- _ACTION ITEM_
From the data, return each line holding the word "none".

Image change detection data

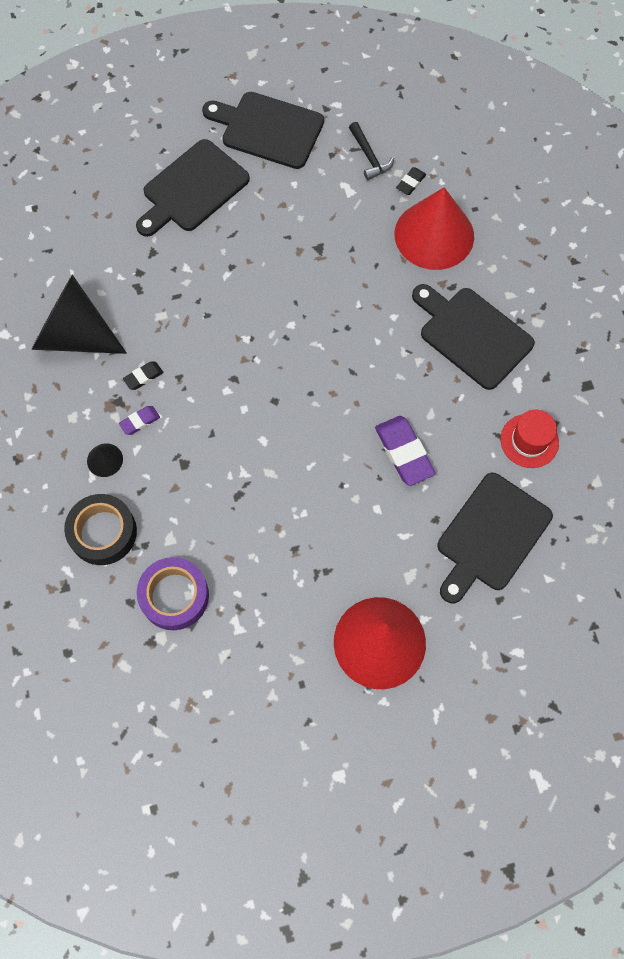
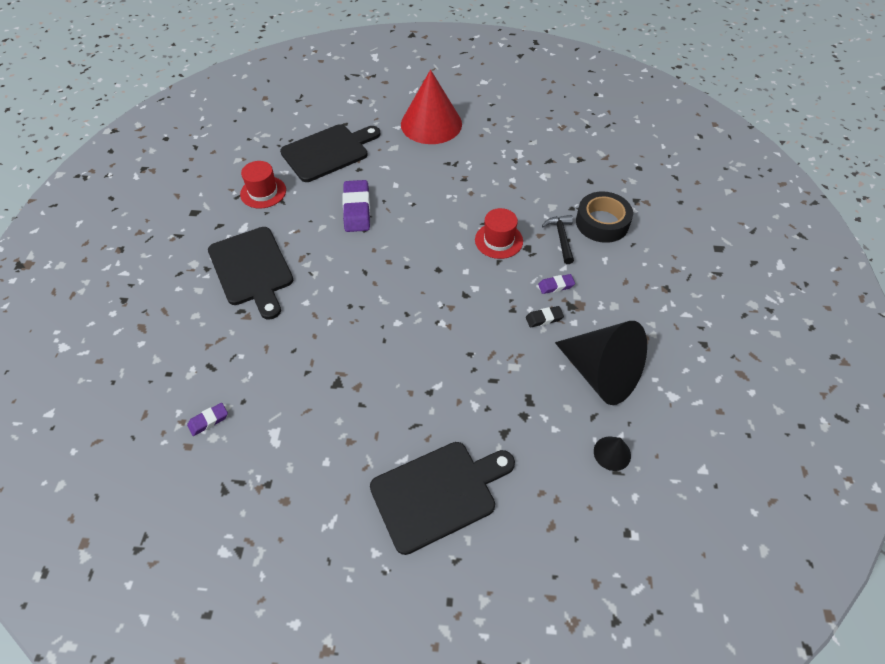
camera: 160 degrees left, 15 degrees down
(105, 460) = (591, 267): black cone -> black cone (612, 453)
(174, 596) = (557, 176): purple tape -> none
(220, 463) = (498, 240): none -> red hat
(268, 129) = (320, 544): black cutting board -> none
(369, 157) = (230, 466): black hammer -> black hammer (561, 238)
(411, 183) = (208, 421): black eraser -> purple eraser
(434, 235) = (223, 360): red cone -> none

- _OUTPUT FOR THIS TASK_
(174, 596) = (557, 176): purple tape -> none
(220, 463) = (498, 240): none -> red hat
(268, 129) = (320, 544): black cutting board -> none
(434, 235) = (223, 360): red cone -> none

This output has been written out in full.